** Opening The input block **

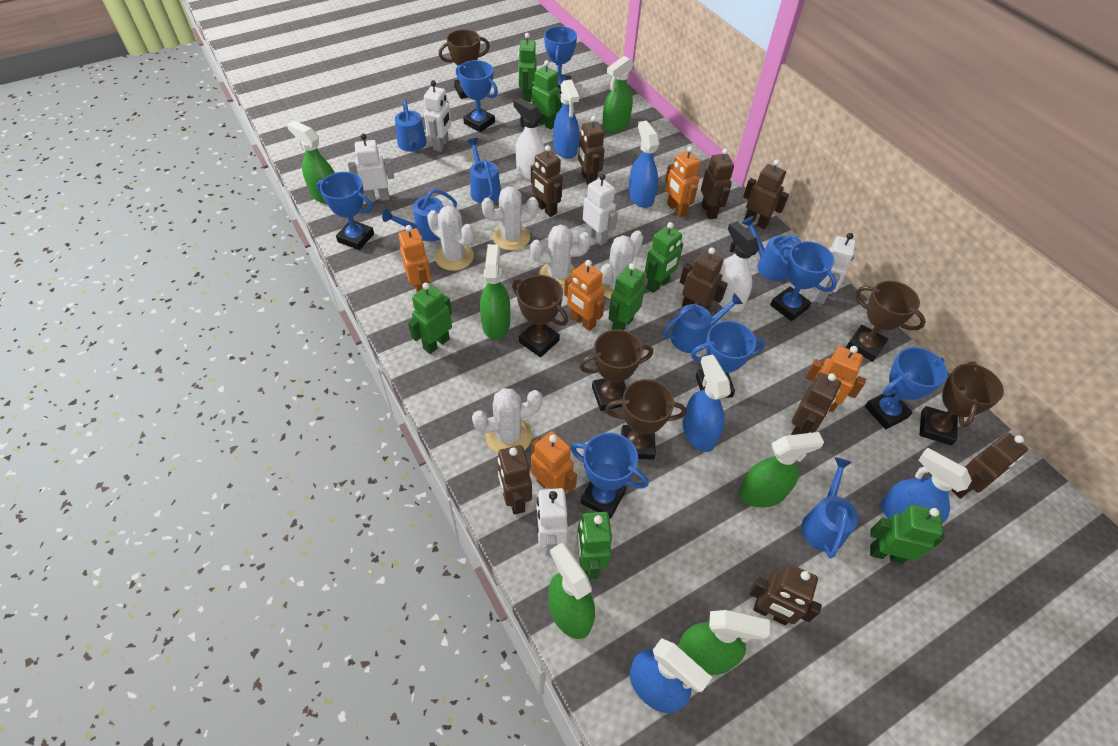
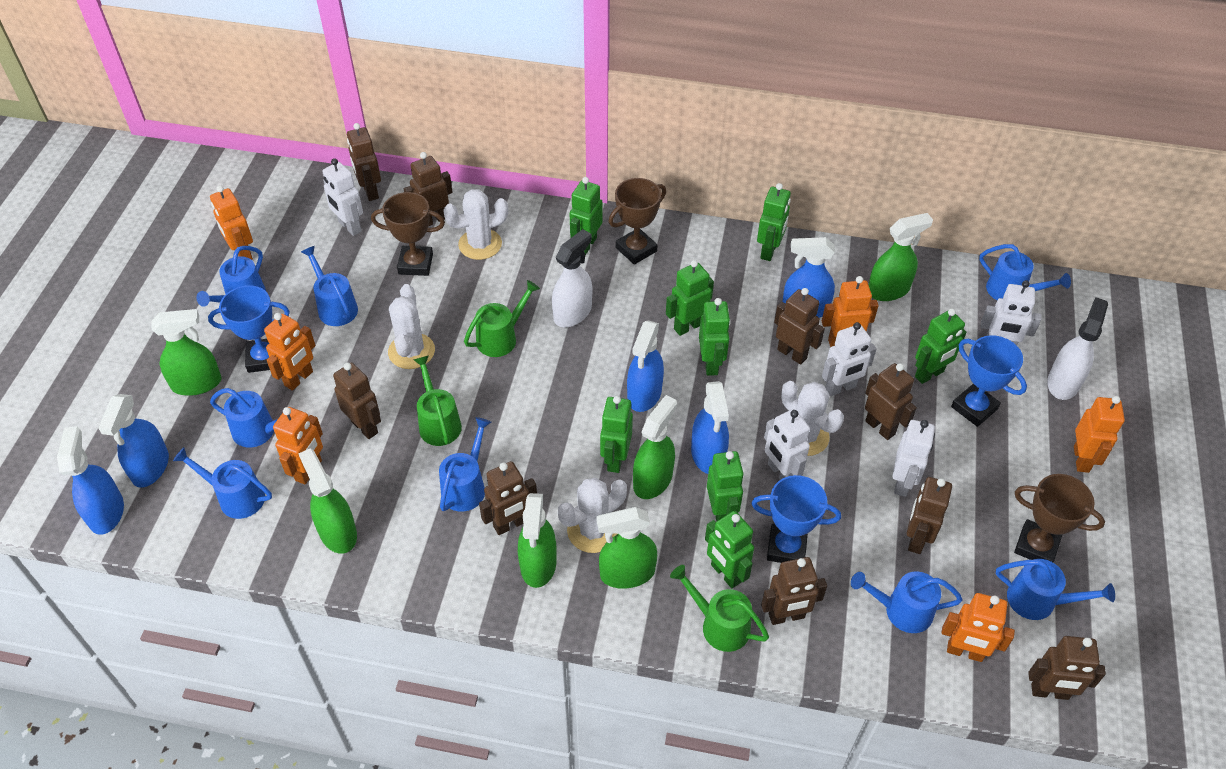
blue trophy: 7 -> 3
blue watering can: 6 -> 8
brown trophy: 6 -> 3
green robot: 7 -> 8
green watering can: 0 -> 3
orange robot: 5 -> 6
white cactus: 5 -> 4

** Closing The input block **
** Opening The input block **

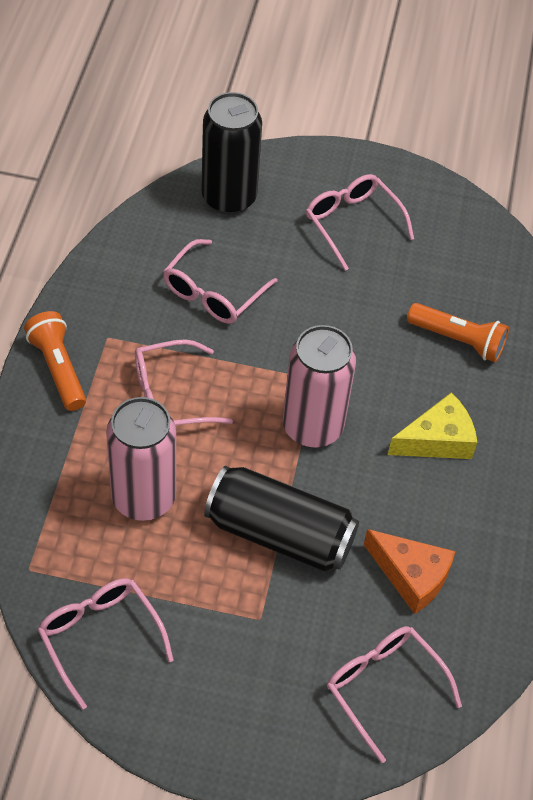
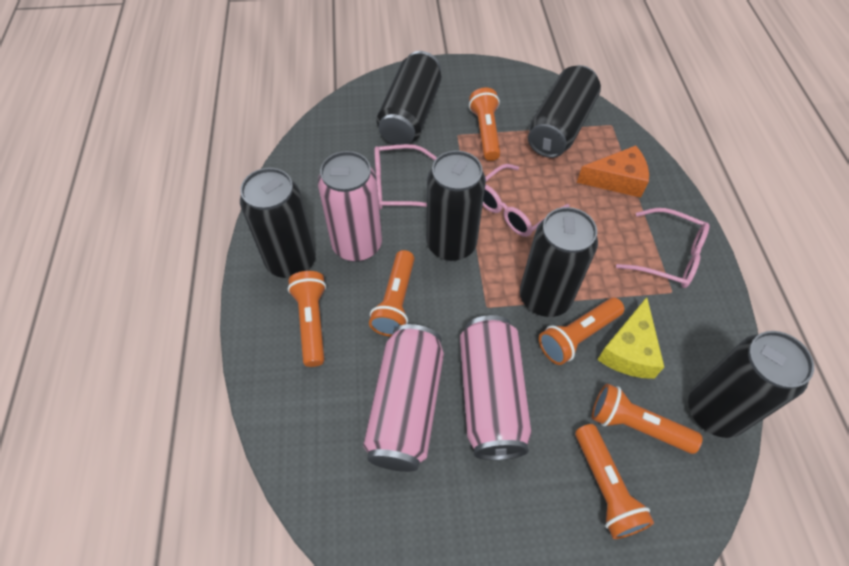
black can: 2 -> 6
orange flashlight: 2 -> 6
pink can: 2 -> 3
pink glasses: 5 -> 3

** Closing The input block **

# Activity:
Beginning with the line above that contains "black can: 2 -> 6", copy each line exactly up to and including the line that contains "pink glasses: 5 -> 3", and go no further.

# Task answer:
black can: 2 -> 6
orange flashlight: 2 -> 6
pink can: 2 -> 3
pink glasses: 5 -> 3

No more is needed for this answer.